**What you are asked to do:** Take the lines below beginning at the line that has "(307, 398) = (487, 281): black" and stopping after the line that has "(462, 139) = (659, 158): orange", and print them exactly as they are, with no other lines.

*** Given entries ***

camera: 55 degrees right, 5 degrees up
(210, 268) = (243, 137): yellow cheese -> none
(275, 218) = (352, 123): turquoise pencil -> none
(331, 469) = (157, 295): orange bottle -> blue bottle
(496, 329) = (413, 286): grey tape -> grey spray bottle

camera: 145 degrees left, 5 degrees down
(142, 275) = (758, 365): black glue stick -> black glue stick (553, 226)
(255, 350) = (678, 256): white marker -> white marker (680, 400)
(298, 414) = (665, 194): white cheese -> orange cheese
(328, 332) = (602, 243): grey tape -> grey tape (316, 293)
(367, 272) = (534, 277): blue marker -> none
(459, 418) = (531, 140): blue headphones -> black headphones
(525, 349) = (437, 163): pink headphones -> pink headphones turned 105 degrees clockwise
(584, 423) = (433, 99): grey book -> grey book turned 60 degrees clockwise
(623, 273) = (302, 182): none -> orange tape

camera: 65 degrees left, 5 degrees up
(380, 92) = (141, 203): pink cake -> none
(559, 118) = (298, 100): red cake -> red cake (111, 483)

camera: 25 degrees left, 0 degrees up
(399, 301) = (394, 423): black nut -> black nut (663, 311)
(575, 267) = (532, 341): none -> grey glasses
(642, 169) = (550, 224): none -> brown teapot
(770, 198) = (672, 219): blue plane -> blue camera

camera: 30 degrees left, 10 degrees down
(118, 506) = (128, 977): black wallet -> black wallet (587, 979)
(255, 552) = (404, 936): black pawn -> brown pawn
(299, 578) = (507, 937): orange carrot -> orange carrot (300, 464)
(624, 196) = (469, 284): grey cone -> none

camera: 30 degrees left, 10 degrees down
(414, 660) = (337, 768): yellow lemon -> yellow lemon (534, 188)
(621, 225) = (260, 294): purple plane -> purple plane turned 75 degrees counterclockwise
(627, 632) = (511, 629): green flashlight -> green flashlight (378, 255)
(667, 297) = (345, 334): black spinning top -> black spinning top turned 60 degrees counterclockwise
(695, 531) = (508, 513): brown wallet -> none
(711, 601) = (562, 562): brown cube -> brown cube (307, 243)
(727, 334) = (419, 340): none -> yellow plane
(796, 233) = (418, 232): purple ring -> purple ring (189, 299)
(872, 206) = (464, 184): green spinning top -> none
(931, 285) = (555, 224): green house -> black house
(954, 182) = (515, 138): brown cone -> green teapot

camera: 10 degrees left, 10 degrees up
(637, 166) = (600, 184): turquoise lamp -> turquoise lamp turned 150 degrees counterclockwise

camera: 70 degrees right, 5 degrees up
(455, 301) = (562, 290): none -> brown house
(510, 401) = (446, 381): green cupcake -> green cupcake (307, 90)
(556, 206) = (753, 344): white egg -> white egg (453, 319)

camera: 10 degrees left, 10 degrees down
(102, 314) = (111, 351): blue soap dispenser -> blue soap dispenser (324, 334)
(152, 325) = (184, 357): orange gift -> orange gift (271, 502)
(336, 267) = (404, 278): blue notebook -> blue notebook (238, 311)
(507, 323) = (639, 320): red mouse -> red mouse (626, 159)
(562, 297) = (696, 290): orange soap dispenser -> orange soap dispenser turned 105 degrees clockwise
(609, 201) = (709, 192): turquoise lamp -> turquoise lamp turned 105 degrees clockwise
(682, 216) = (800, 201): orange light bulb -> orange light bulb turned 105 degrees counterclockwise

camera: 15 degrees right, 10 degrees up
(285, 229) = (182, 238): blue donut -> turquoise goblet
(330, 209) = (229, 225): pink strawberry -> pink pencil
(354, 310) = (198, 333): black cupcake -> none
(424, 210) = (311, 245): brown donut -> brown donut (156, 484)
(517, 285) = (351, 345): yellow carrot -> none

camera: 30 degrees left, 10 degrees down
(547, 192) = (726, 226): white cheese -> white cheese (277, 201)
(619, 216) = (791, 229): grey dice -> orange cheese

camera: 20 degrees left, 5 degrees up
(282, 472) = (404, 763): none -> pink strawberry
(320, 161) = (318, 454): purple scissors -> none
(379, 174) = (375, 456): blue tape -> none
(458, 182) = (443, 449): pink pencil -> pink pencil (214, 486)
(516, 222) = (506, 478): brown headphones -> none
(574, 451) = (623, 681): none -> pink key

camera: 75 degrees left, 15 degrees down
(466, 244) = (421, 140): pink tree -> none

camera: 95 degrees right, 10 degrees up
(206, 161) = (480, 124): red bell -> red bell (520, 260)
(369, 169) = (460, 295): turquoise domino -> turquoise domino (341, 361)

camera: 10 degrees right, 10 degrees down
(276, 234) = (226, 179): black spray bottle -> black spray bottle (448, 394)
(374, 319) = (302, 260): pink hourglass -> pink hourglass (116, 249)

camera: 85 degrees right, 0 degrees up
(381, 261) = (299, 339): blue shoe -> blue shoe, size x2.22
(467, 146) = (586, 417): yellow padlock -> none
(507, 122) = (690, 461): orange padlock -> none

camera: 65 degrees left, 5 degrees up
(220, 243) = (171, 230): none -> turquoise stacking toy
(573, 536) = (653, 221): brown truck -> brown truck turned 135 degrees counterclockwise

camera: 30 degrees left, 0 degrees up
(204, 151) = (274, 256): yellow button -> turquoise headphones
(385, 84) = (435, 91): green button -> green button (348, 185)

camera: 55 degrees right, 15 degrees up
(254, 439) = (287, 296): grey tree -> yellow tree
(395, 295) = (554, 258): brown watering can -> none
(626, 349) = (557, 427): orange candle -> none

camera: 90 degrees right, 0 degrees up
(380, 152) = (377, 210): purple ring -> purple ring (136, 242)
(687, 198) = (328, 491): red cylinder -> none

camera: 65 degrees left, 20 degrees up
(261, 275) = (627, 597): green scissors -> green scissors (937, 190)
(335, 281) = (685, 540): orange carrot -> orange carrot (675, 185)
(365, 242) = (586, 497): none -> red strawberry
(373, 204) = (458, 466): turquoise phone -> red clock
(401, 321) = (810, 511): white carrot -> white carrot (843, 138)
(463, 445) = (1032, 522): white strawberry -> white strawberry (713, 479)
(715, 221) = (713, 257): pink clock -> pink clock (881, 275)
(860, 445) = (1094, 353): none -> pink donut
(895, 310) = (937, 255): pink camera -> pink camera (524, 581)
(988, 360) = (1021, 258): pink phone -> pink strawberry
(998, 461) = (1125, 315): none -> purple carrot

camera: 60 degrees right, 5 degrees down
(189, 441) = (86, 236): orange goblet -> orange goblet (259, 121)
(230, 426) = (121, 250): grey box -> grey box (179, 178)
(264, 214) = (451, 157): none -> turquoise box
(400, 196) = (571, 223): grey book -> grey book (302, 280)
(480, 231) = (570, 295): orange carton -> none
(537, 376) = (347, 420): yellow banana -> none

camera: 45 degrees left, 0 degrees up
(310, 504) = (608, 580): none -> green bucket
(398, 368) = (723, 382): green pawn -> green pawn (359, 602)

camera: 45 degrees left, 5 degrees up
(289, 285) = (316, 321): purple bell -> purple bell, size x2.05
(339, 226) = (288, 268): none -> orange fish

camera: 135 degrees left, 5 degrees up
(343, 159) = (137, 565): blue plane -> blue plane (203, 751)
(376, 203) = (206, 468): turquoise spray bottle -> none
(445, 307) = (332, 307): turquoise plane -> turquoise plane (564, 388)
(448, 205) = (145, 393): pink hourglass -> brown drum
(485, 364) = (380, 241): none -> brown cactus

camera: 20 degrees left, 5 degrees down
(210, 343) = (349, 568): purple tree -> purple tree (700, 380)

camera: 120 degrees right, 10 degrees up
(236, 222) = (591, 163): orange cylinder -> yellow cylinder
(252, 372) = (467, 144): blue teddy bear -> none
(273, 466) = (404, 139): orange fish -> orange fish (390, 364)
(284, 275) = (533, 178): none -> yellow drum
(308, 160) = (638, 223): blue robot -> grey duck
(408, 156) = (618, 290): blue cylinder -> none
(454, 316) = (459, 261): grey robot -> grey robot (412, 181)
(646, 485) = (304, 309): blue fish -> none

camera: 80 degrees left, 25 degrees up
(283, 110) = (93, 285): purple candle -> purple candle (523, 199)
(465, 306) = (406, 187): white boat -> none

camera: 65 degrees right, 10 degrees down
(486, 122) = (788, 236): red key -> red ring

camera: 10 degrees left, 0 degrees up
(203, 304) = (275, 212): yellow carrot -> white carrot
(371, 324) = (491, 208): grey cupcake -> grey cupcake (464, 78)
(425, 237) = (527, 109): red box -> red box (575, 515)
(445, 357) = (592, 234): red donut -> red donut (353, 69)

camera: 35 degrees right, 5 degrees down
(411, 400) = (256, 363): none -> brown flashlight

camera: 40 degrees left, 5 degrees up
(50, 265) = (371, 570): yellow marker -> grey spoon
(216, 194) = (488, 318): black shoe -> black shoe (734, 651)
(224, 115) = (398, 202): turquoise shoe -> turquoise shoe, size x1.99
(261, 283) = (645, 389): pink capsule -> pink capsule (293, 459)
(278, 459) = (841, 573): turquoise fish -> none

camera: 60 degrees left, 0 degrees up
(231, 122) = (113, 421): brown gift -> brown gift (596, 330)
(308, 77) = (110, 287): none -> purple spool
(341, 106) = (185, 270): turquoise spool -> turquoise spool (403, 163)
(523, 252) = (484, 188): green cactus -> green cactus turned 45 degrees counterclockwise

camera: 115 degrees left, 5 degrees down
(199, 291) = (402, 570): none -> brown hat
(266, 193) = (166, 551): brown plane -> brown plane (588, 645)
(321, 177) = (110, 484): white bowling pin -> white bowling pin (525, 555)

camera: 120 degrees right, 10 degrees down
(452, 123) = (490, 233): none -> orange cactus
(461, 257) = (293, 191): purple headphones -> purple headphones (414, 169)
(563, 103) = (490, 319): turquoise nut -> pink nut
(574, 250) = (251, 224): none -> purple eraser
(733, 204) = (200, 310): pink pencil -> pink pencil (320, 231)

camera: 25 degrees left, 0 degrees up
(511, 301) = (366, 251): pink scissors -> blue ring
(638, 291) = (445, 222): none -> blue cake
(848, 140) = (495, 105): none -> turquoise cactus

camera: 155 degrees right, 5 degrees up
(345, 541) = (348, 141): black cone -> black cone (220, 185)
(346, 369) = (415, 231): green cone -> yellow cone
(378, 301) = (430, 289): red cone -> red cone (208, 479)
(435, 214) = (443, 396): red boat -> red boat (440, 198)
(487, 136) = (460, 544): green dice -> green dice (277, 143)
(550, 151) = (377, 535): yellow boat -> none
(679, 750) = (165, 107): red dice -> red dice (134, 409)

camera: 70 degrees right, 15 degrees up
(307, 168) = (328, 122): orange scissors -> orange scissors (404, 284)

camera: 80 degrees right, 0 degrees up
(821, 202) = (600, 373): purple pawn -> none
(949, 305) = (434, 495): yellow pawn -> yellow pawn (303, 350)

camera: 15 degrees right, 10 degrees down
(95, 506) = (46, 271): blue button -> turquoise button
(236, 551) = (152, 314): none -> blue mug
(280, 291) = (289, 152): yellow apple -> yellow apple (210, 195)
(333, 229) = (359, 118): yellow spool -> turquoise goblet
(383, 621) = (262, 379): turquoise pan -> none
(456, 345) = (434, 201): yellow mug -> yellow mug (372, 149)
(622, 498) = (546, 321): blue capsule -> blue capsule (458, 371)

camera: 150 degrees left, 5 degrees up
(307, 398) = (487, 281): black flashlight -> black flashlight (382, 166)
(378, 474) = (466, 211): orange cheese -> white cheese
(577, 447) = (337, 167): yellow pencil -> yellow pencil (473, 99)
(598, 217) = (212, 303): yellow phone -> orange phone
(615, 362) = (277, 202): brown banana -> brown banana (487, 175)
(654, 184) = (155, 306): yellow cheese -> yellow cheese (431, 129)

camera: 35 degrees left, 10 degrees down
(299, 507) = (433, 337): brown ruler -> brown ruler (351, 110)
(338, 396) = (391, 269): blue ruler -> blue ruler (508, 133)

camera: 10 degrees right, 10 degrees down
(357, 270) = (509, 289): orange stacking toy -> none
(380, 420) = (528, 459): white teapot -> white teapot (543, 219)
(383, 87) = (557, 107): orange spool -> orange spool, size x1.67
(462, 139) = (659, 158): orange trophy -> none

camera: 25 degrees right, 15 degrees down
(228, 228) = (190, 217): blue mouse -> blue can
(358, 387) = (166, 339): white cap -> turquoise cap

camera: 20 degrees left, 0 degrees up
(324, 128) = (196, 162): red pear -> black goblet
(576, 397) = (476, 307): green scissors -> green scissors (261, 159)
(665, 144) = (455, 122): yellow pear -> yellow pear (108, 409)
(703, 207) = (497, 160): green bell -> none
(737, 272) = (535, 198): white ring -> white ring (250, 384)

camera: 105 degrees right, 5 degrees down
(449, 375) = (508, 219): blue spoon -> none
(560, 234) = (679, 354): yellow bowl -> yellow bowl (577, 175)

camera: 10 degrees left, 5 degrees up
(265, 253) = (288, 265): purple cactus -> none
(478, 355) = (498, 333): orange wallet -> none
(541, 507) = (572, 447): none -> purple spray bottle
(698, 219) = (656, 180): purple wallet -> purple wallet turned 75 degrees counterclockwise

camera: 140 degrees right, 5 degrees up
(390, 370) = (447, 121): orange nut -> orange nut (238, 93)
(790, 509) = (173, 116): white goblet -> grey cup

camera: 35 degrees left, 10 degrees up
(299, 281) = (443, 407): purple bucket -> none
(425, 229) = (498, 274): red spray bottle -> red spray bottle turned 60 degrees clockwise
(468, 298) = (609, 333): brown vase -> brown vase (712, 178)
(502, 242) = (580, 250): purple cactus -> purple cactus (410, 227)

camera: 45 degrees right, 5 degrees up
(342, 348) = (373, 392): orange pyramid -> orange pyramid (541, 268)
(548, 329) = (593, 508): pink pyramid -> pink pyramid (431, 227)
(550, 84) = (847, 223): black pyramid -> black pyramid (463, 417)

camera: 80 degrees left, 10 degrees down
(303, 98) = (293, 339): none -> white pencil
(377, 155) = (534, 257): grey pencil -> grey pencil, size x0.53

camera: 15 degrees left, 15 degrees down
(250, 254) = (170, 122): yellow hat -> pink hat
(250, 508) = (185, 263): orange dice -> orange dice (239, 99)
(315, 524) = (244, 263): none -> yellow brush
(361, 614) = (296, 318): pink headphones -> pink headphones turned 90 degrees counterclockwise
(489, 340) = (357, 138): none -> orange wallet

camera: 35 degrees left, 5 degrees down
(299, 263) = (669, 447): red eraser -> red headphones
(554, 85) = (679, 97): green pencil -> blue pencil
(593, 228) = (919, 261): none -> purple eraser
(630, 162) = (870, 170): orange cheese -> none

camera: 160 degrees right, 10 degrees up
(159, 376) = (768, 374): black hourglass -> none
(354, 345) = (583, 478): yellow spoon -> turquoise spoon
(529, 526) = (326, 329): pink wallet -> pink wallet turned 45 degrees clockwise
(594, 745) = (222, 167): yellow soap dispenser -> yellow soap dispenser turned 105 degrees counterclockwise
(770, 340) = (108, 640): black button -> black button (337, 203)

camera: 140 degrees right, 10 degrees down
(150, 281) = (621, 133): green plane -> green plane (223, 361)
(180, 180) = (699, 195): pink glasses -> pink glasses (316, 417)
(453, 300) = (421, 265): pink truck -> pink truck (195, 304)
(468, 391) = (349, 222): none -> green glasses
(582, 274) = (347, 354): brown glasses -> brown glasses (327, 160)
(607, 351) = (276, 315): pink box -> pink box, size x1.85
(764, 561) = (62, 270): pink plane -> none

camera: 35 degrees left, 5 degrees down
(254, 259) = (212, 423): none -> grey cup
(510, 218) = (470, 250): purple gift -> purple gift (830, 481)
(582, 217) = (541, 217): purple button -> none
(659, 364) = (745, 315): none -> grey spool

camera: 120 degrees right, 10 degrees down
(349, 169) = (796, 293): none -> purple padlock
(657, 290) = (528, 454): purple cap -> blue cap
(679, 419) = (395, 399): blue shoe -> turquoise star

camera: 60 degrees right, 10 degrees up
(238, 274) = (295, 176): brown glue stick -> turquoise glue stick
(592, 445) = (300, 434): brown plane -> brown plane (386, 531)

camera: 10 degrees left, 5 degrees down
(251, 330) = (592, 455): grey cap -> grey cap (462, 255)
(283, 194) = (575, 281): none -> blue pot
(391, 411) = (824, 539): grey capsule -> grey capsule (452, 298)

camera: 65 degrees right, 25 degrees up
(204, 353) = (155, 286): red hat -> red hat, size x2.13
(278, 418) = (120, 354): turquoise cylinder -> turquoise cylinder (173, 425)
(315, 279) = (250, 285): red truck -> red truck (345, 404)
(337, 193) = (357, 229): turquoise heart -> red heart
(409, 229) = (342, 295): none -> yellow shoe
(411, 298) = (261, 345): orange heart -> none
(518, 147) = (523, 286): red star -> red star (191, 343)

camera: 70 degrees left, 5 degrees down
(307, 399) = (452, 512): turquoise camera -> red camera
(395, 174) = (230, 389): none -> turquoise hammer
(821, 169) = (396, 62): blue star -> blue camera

*** End of Given entries ***

**Result for this task:**
(307, 398) = (487, 281): black flashlight -> black flashlight (382, 166)
(378, 474) = (466, 211): orange cheese -> white cheese
(577, 447) = (337, 167): yellow pencil -> yellow pencil (473, 99)
(598, 217) = (212, 303): yellow phone -> orange phone
(615, 362) = (277, 202): brown banana -> brown banana (487, 175)
(654, 184) = (155, 306): yellow cheese -> yellow cheese (431, 129)

camera: 35 degrees left, 10 degrees down
(299, 507) = (433, 337): brown ruler -> brown ruler (351, 110)
(338, 396) = (391, 269): blue ruler -> blue ruler (508, 133)

camera: 10 degrees right, 10 degrees down
(357, 270) = (509, 289): orange stacking toy -> none
(380, 420) = (528, 459): white teapot -> white teapot (543, 219)
(383, 87) = (557, 107): orange spool -> orange spool, size x1.67
(462, 139) = (659, 158): orange trophy -> none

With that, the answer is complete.